[Exercise materials Boundary: Start]

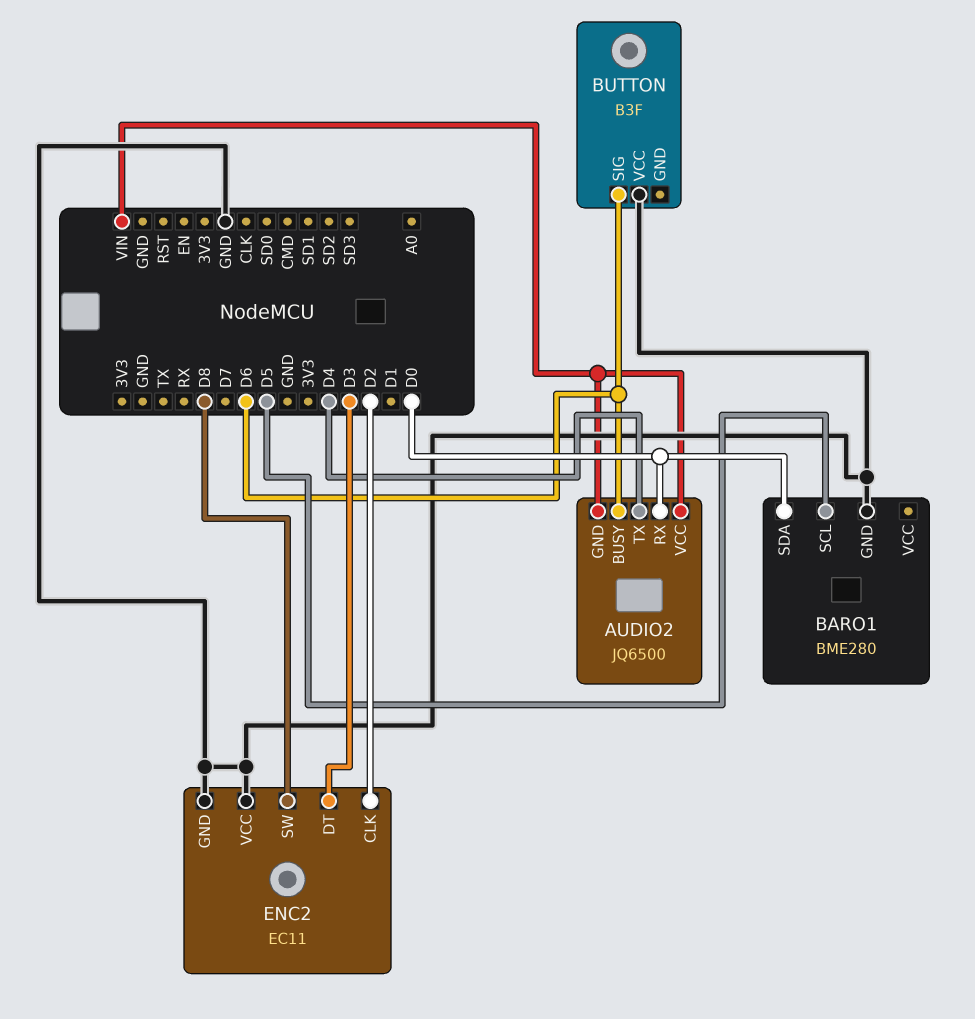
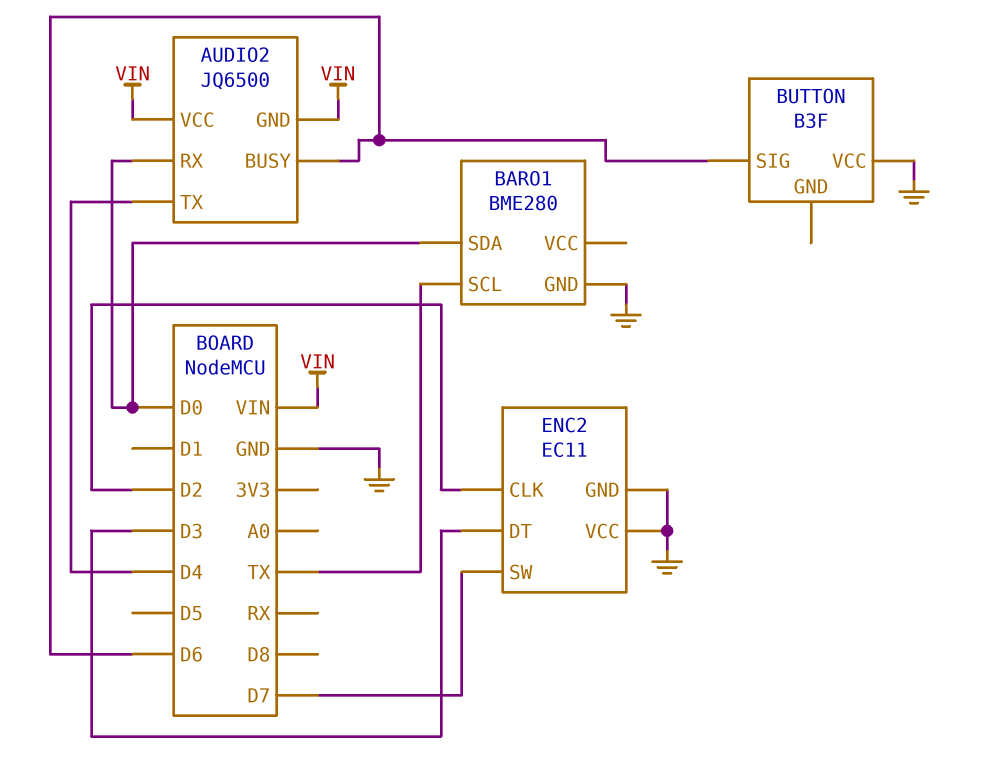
BARO1 pin SCL: D5 -> TX
ENC2 pin SW: D8 -> D7

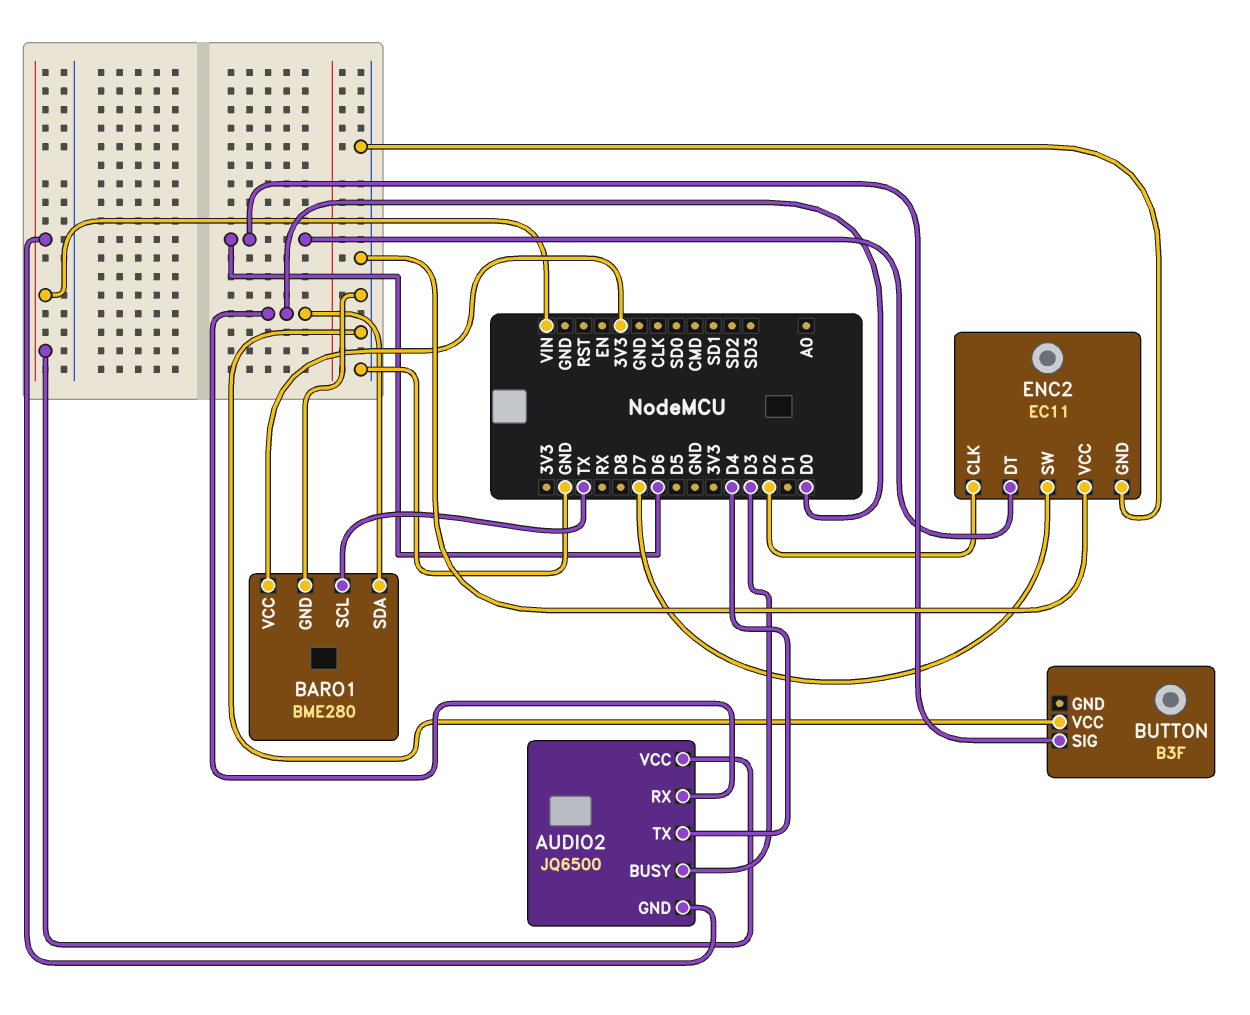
AUDIO2 pin BUSY: D6 -> D3
BARO1 pin VCC: none -> 3V3
ENC2 pin DT: D3 -> D6

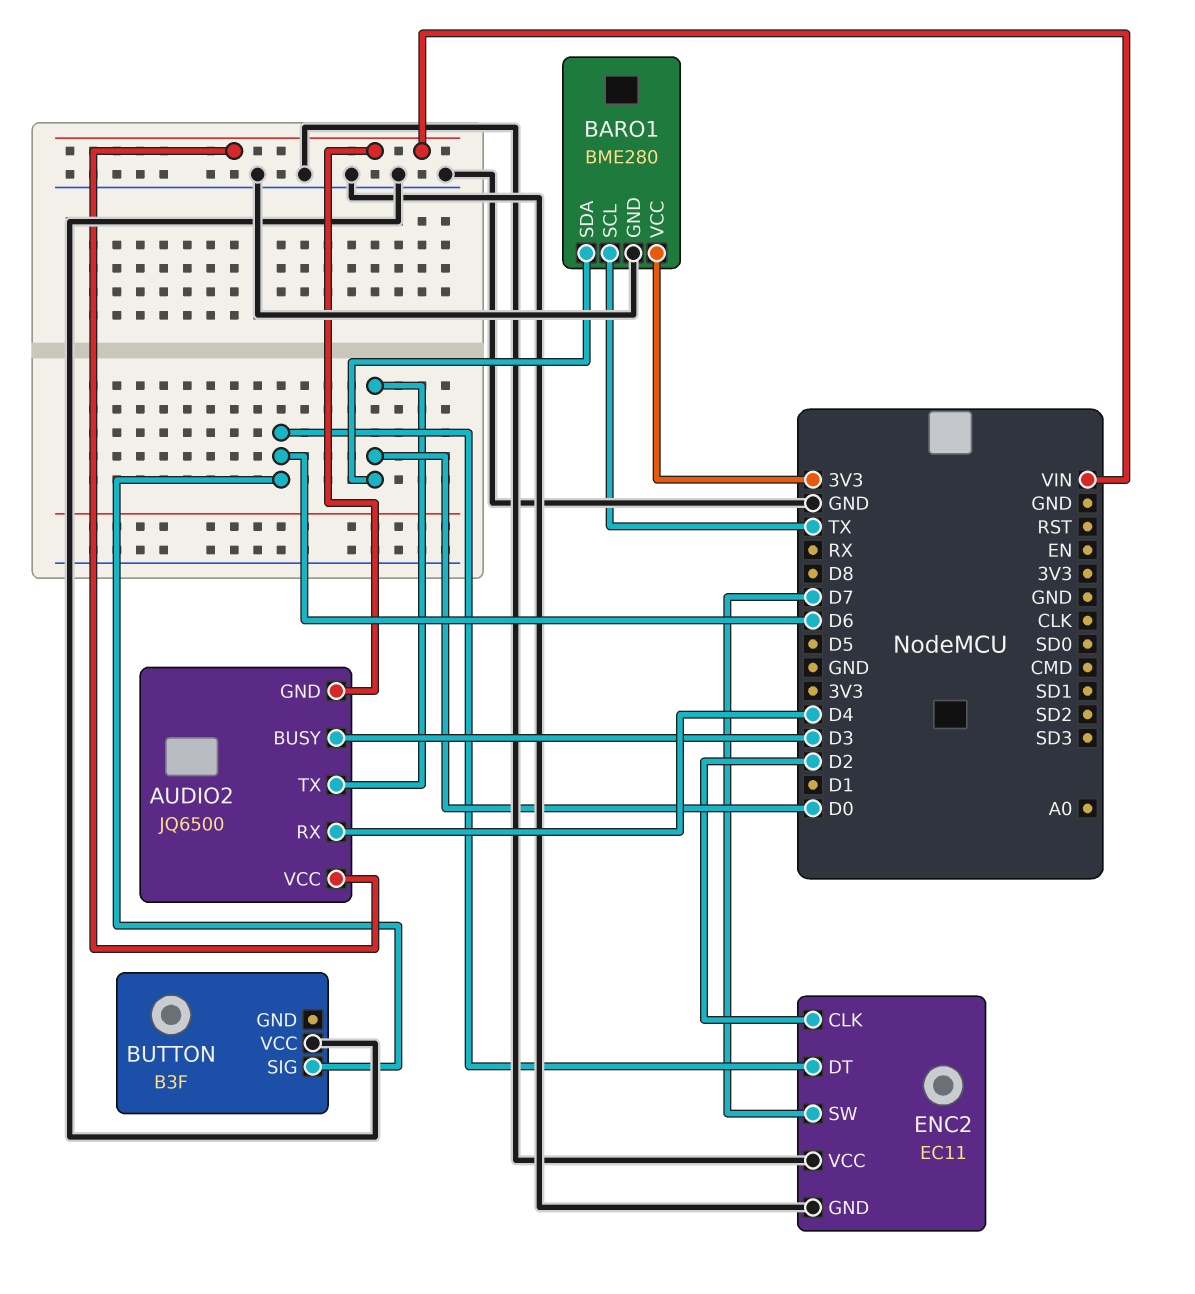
AUDIO2 pin RX: D0 -> D4
AUDIO2 pin TX: D4 -> D0

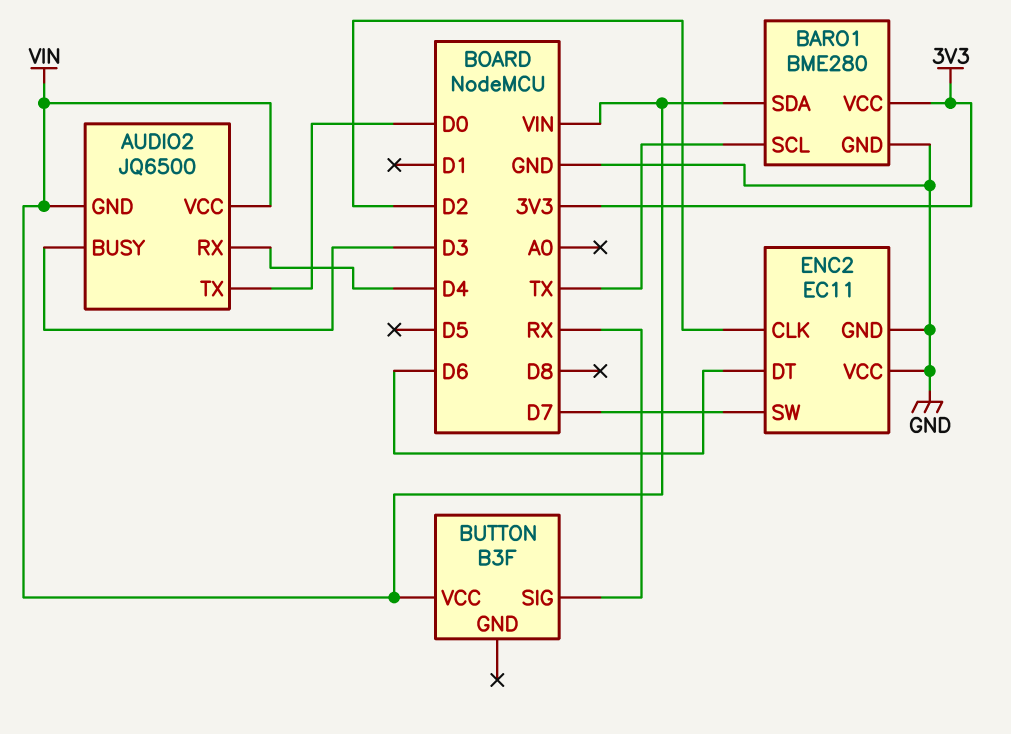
BARO1 pin SDA: D0 -> VIN
BUTTON pin SIG: D6 -> RX
BUTTON pin VCC: GND -> VIN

[Exercise materials Boundary: End]

# Aim of the exercise:
All lines of the material that contain the string "BUTTON" are to be copied.

# Response to this task:
BUTTON pin SIG: D6 -> RX
BUTTON pin VCC: GND -> VIN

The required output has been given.